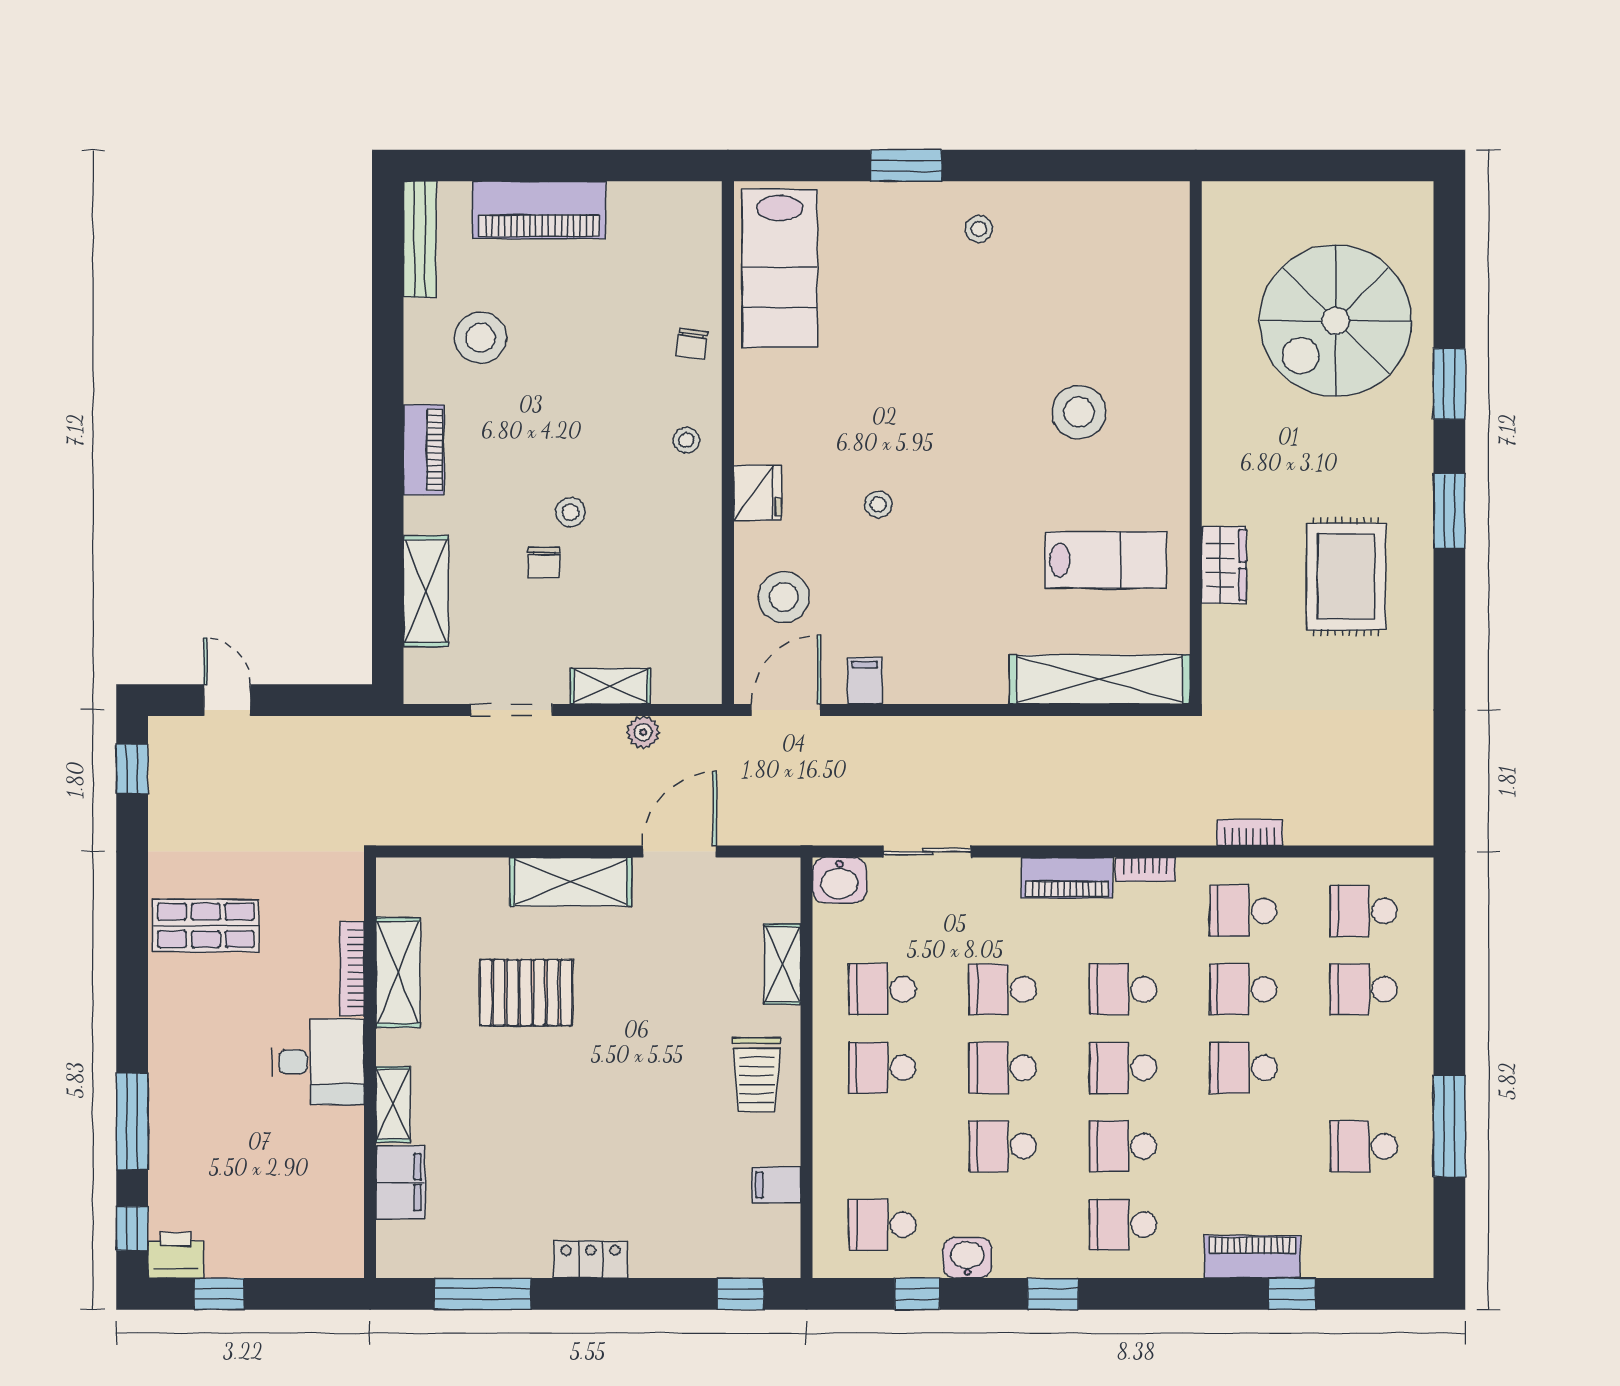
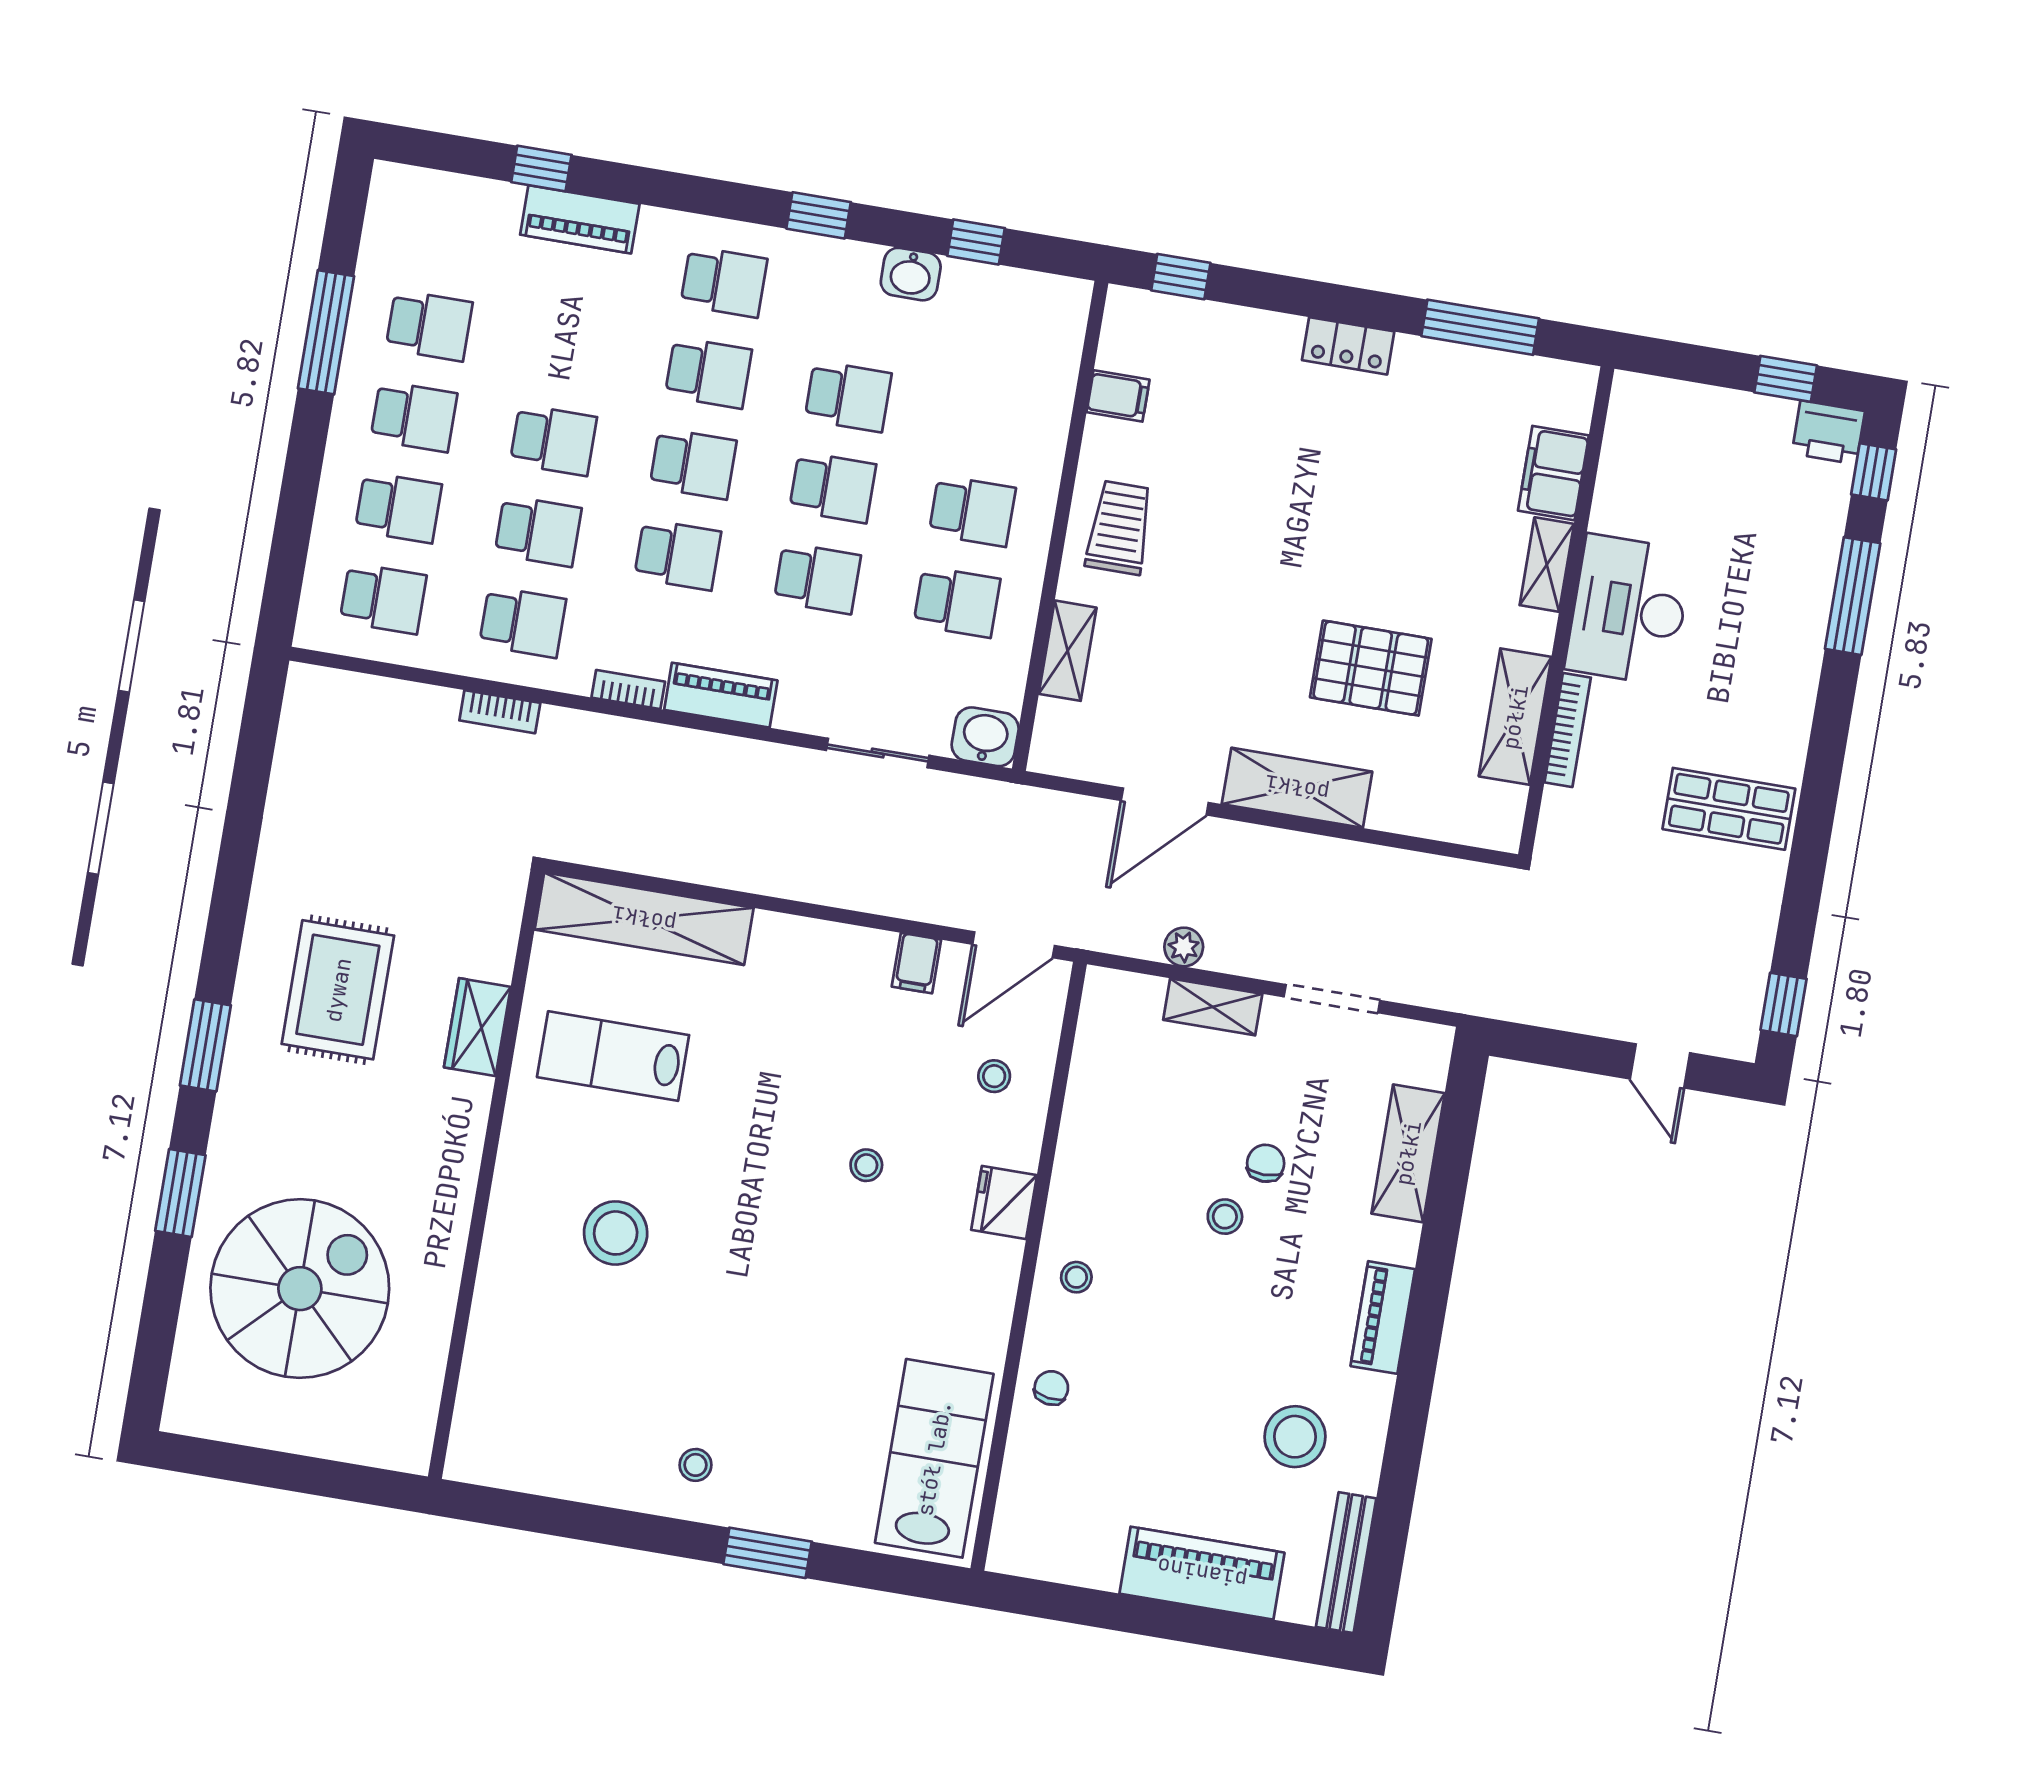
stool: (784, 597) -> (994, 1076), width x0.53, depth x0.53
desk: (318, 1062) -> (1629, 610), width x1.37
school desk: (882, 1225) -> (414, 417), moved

---

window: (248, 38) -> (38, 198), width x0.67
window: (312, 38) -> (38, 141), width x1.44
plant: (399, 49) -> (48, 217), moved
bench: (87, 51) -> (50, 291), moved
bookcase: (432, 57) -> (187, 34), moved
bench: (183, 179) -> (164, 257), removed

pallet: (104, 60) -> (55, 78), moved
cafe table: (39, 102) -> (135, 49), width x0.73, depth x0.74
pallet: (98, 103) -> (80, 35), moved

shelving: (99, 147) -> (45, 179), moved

---

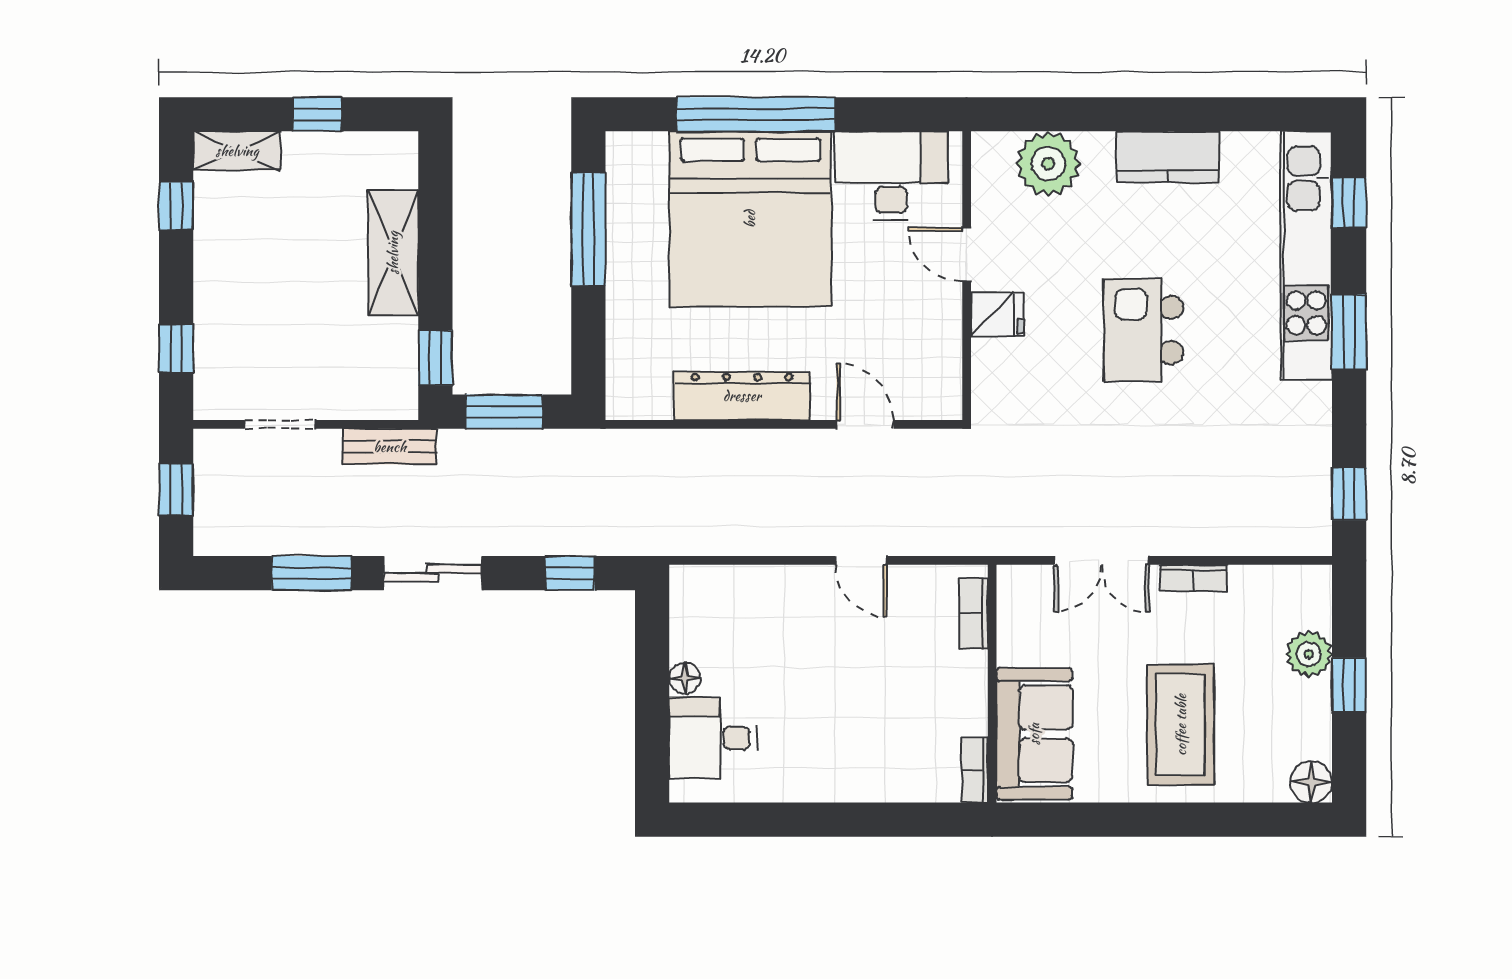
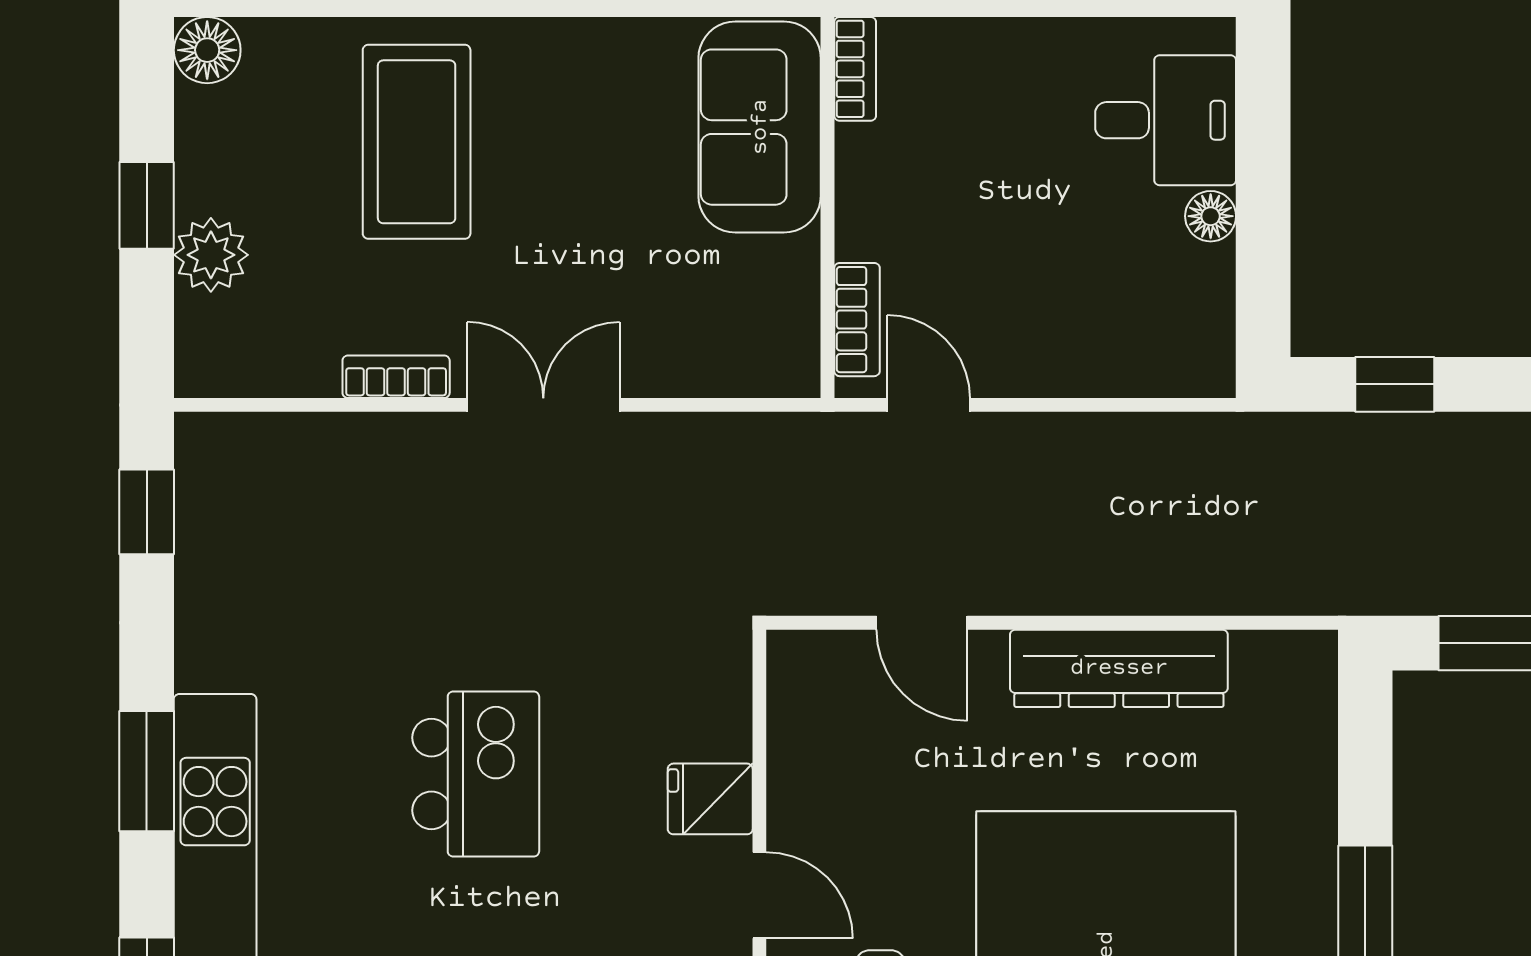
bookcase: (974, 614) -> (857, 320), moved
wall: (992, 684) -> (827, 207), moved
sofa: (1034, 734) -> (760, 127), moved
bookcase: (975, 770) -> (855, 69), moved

**Exercise objective**:
Only the lines from the one containing "stool: (784, 597)" through the one containing "school desk: (882, 1225) -> (414, 417), moved" are to be retyped, both boundary lines included, with no other material.

**Response below**:
stool: (784, 597) -> (994, 1076), width x0.53, depth x0.53
desk: (318, 1062) -> (1629, 610), width x1.37
school desk: (882, 1225) -> (414, 417), moved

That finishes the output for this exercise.